Give exactly the lines from the one that contains "brown pencil: 2 -> 6" through the end of the entries below, both included; the pictures stay out.
-- Opening Marker --
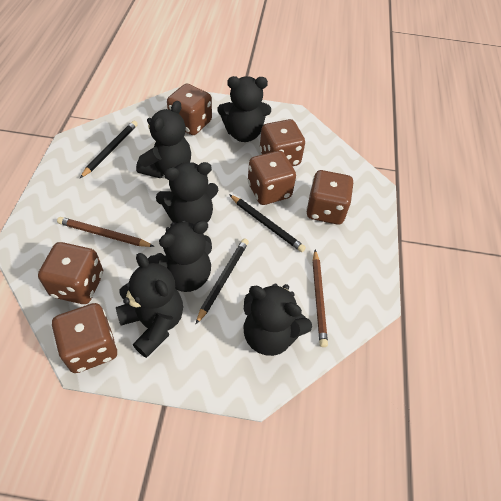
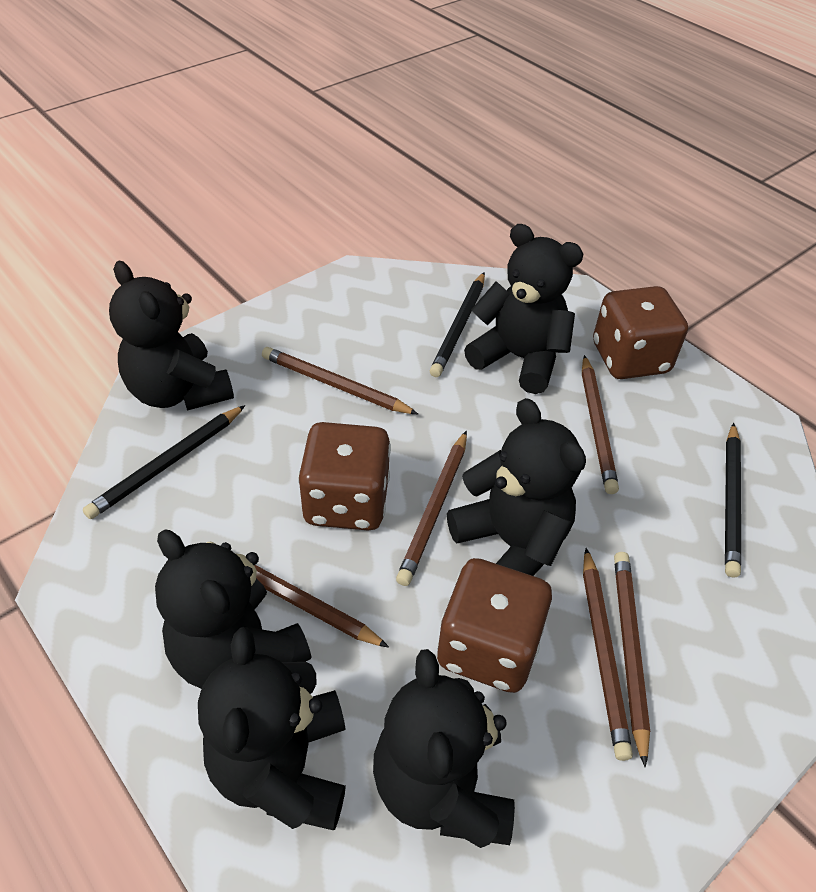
brown dice: 6 -> 3
brown pencil: 2 -> 6

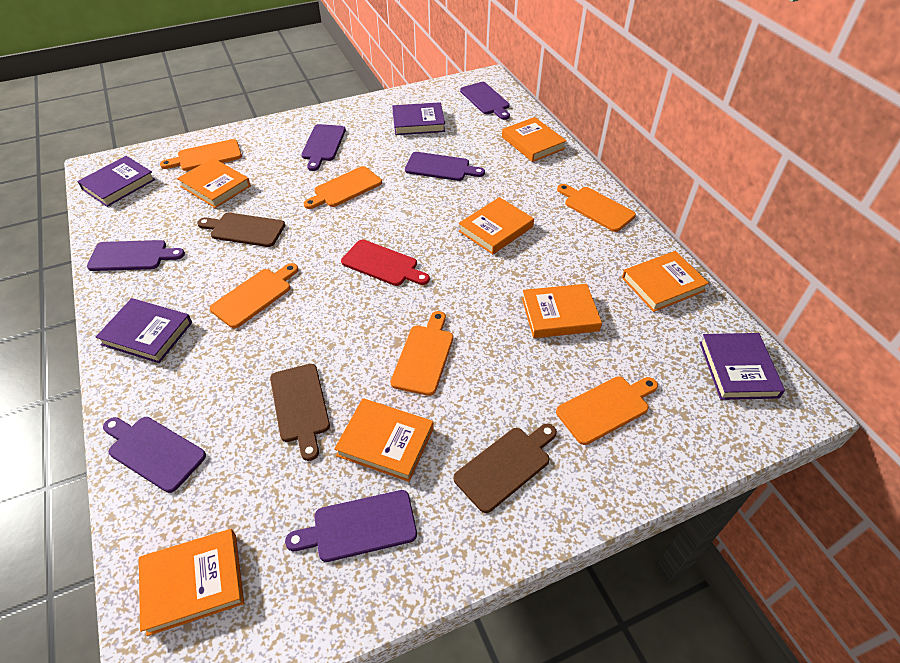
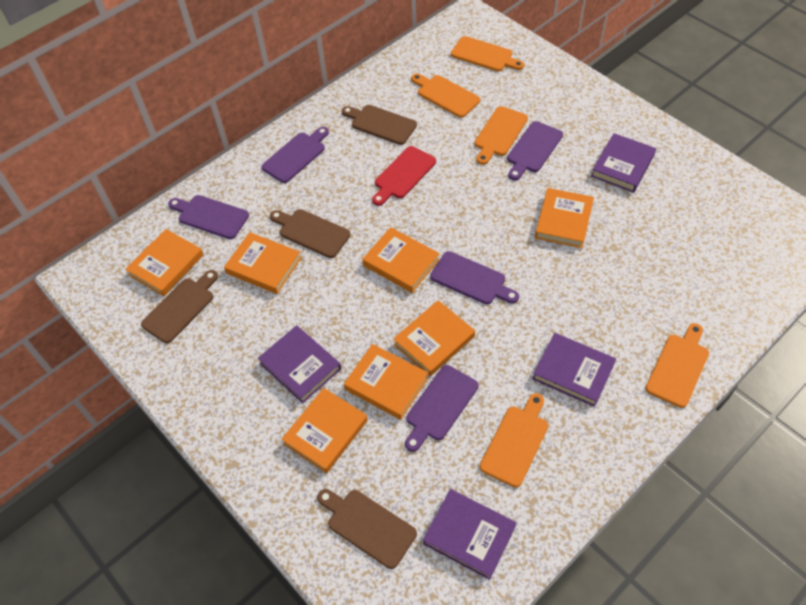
brown cutting board: 3 -> 4
orange cutting board: 6 -> 5
purple cutting board: 6 -> 5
-- Closing Marker --
RESPONSE TO THE TASK
brown pencil: 2 -> 6

brown cutting board: 3 -> 4
orange cutting board: 6 -> 5
purple cutting board: 6 -> 5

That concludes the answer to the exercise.